Information provided
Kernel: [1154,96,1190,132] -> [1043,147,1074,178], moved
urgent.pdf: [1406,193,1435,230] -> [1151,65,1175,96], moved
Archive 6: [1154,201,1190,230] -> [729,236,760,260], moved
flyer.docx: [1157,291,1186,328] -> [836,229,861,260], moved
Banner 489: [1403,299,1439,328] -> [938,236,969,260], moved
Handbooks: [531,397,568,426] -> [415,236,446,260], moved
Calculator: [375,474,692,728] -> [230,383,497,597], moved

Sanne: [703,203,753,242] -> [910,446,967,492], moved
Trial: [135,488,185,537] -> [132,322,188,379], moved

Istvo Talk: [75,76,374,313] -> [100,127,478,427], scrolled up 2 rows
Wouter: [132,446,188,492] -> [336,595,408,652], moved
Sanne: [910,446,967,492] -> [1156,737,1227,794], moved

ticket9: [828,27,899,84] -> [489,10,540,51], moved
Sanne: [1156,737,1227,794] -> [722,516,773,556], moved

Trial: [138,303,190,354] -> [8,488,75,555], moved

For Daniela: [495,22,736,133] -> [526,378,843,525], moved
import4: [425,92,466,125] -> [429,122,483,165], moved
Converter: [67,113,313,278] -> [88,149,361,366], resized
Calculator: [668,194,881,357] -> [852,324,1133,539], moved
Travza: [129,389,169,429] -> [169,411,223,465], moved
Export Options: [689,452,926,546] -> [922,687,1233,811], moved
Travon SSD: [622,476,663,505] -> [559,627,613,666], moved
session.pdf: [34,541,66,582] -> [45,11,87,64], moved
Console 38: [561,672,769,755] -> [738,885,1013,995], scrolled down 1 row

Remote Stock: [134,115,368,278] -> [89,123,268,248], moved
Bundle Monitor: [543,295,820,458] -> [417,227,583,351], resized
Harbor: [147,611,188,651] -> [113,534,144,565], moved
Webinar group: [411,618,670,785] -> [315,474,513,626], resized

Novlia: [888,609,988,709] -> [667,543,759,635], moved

Your objective
Everything from the line with "For Daniela: [495,22,736,133]" through the last line of the entries is to be written out again, unchanged; nothing else belongs in the answer.

Response to the task
For Daniela: [495,22,736,133] -> [526,378,843,525], moved
import4: [425,92,466,125] -> [429,122,483,165], moved
Converter: [67,113,313,278] -> [88,149,361,366], resized
Calculator: [668,194,881,357] -> [852,324,1133,539], moved
Travza: [129,389,169,429] -> [169,411,223,465], moved
Export Options: [689,452,926,546] -> [922,687,1233,811], moved
Travon SSD: [622,476,663,505] -> [559,627,613,666], moved
session.pdf: [34,541,66,582] -> [45,11,87,64], moved
Console 38: [561,672,769,755] -> [738,885,1013,995], scrolled down 1 row

Remote Stock: [134,115,368,278] -> [89,123,268,248], moved
Bundle Monitor: [543,295,820,458] -> [417,227,583,351], resized
Harbor: [147,611,188,651] -> [113,534,144,565], moved
Webinar group: [411,618,670,785] -> [315,474,513,626], resized

Novlia: [888,609,988,709] -> [667,543,759,635], moved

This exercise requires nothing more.